▶ [Extracted records]
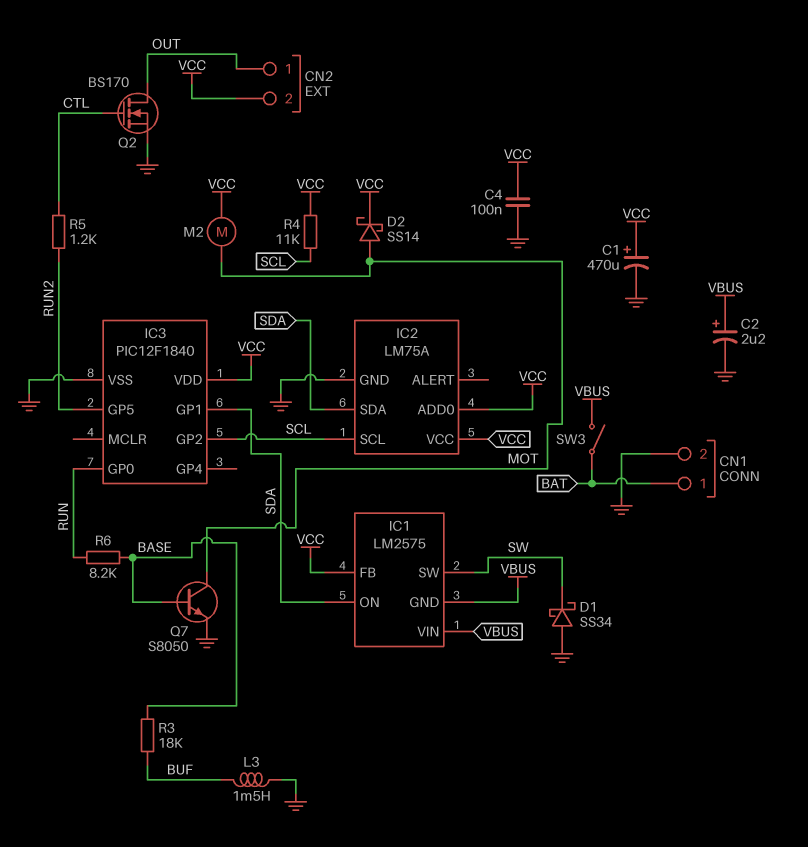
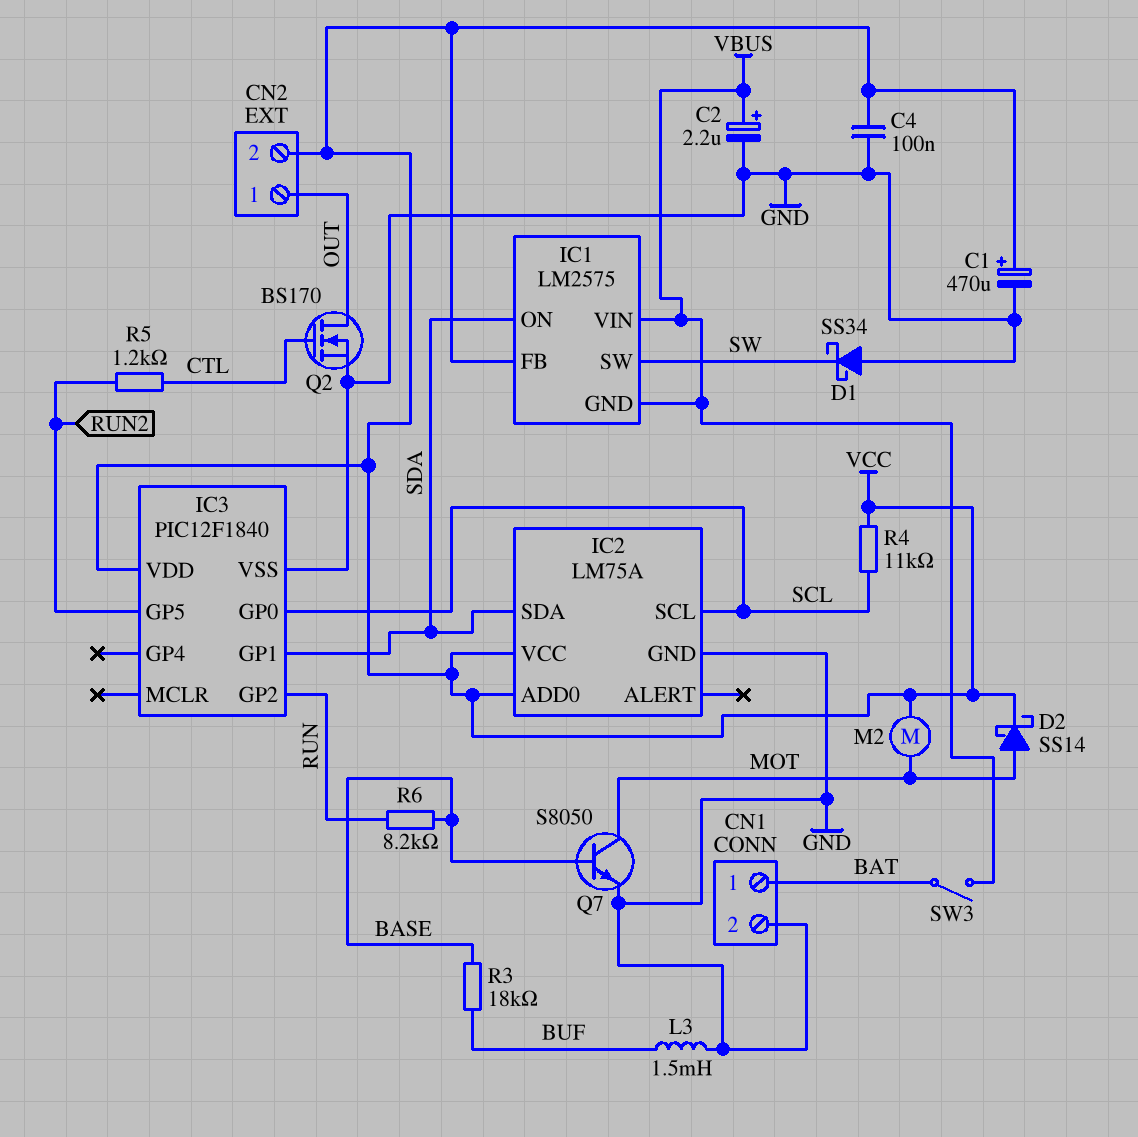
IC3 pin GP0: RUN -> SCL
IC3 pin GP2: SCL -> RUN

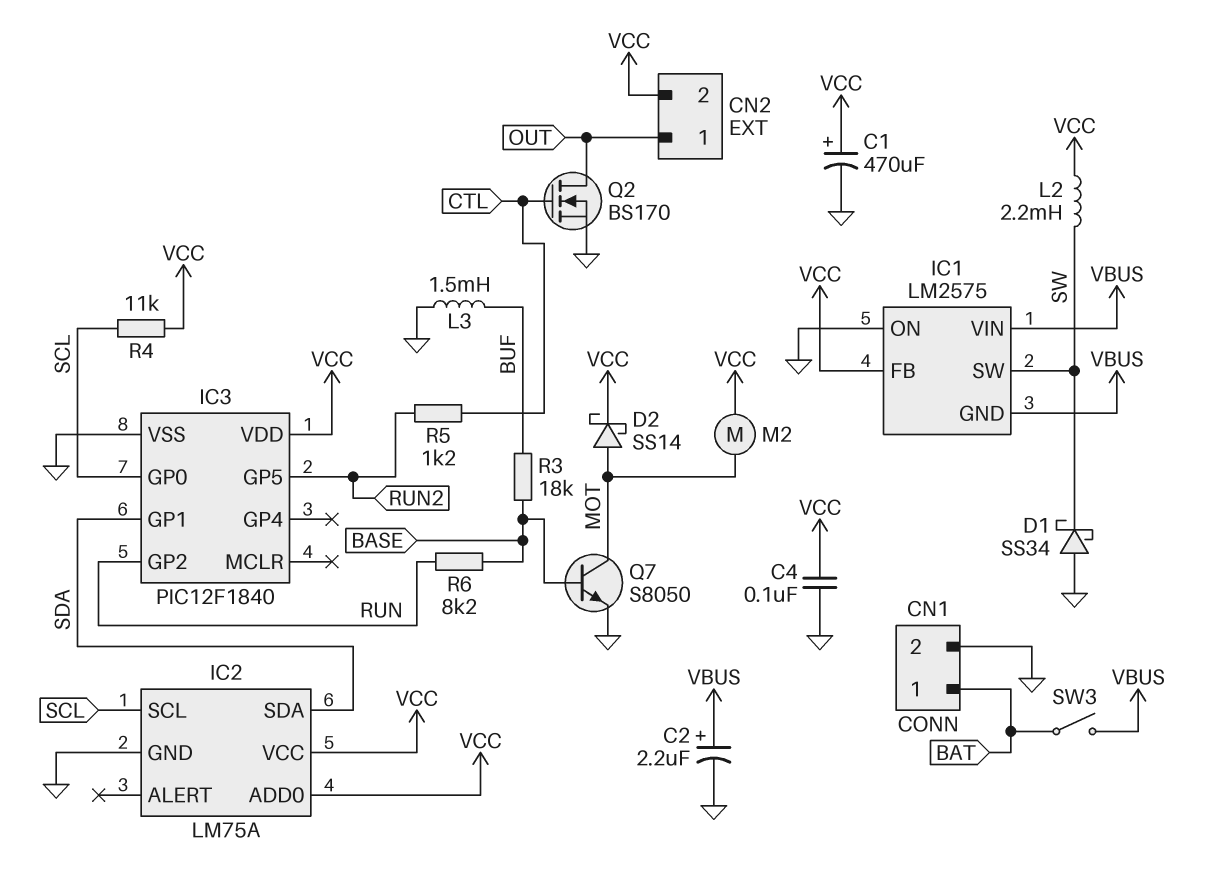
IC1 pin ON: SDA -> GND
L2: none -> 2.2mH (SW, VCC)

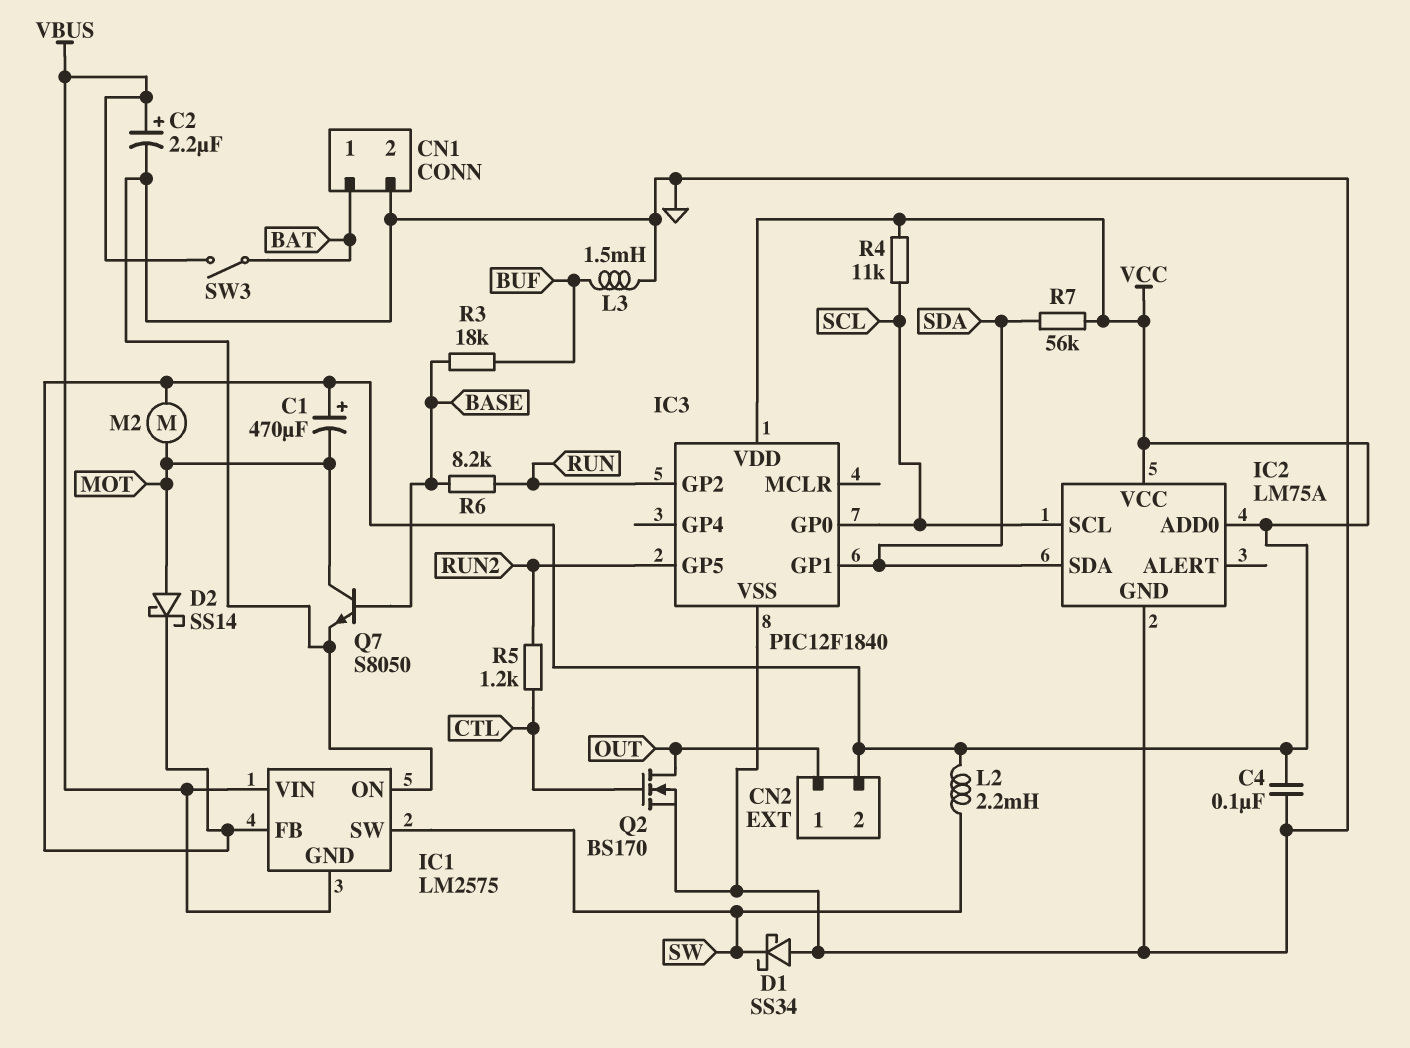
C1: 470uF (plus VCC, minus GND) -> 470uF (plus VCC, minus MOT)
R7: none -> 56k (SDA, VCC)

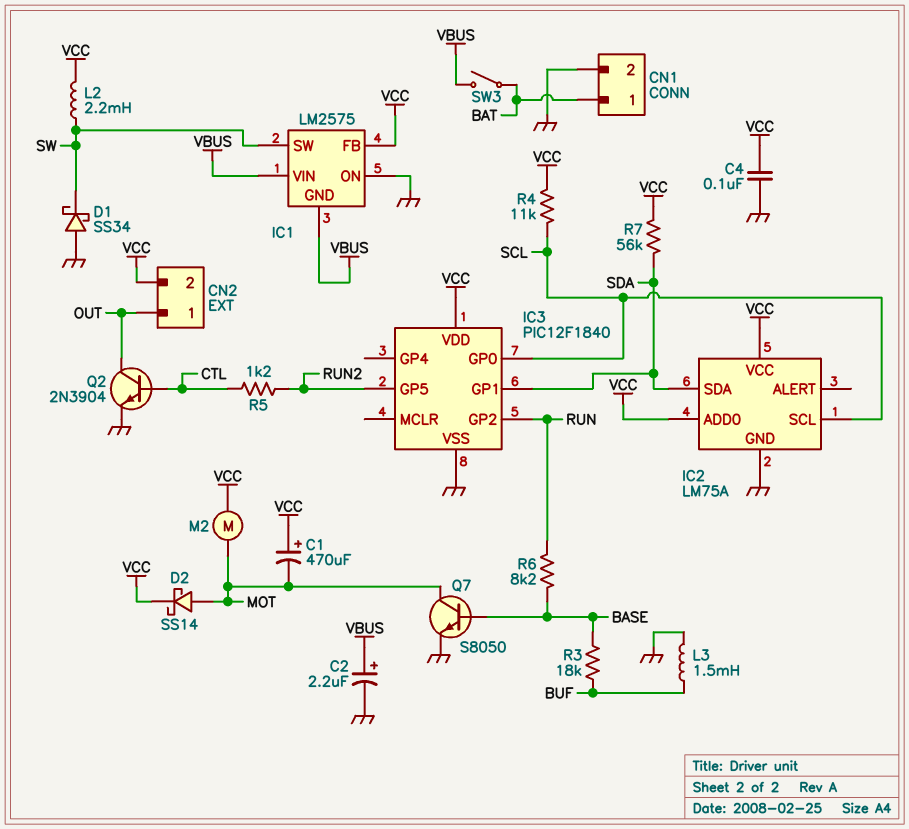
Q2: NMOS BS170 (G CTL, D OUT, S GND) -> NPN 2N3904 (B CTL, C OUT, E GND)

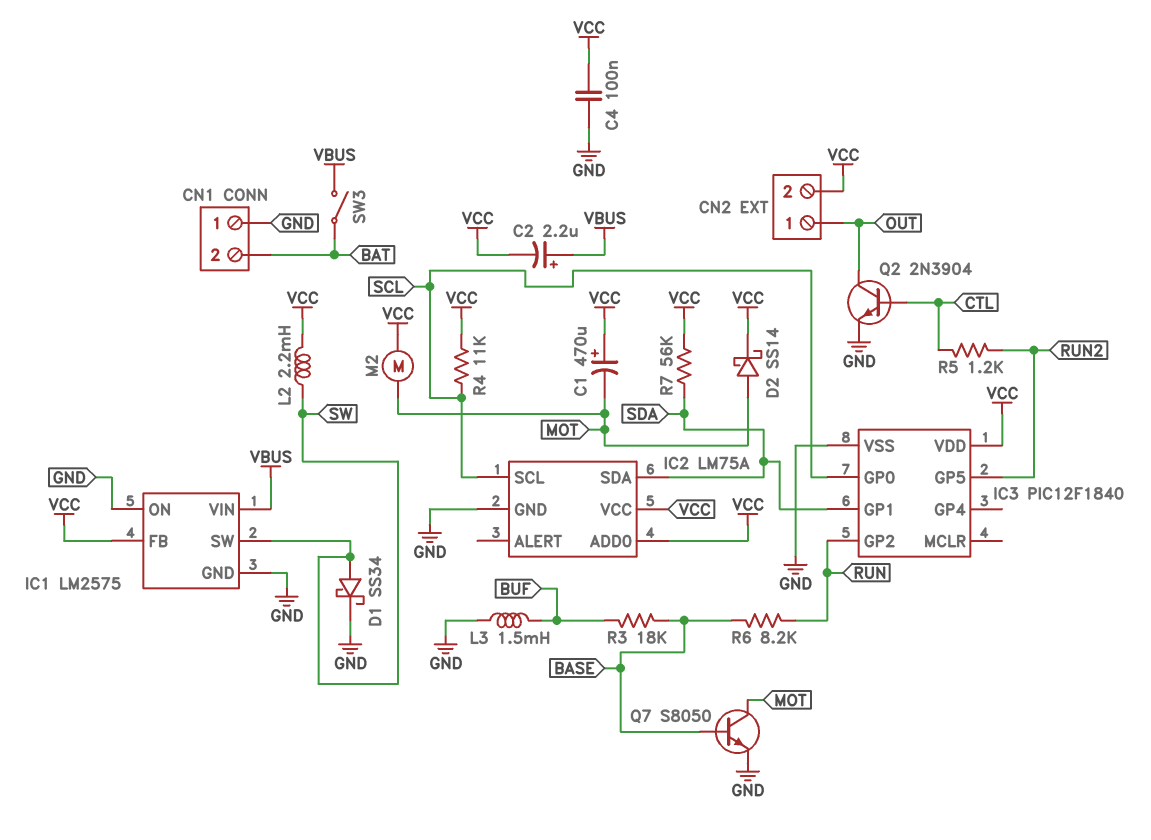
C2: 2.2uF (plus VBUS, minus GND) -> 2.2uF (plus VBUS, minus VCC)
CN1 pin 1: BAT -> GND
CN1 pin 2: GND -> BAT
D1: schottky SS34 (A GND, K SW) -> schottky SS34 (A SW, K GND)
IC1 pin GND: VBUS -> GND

--

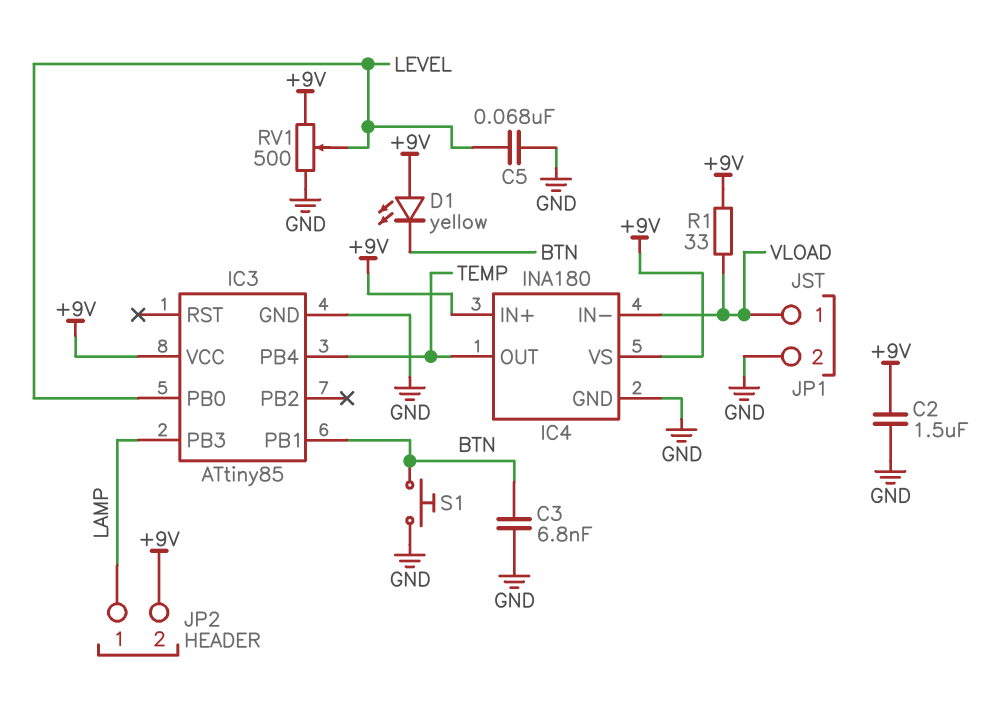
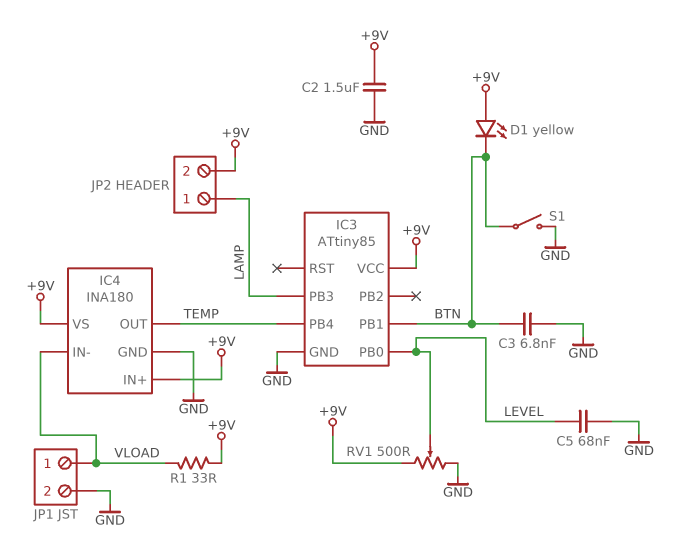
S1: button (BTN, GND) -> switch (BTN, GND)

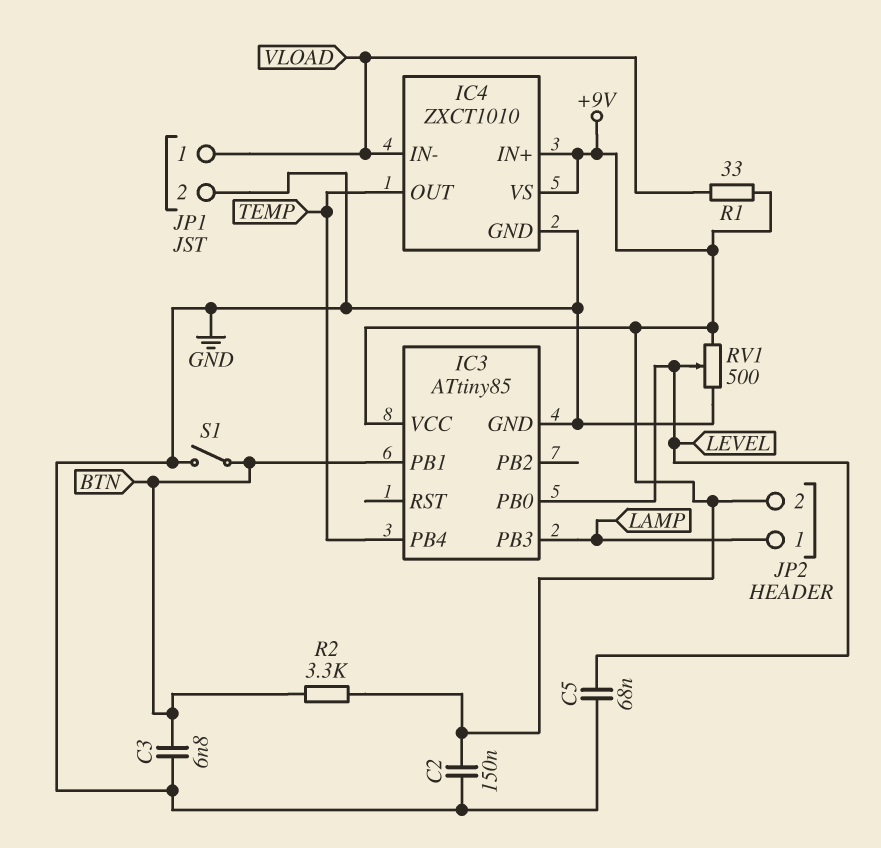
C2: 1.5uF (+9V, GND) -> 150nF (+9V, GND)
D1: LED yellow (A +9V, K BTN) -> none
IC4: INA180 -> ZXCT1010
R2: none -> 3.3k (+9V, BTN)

▶ [Problem statement] Above this instruction are the records; retype exactly the lines from the one containing "D1: schottky SS34" up to and including the one containing "IC1 pin GND: VBUS -> GND".

▶ [Solution to this exercise]
D1: schottky SS34 (A GND, K SW) -> schottky SS34 (A SW, K GND)
IC1 pin GND: VBUS -> GND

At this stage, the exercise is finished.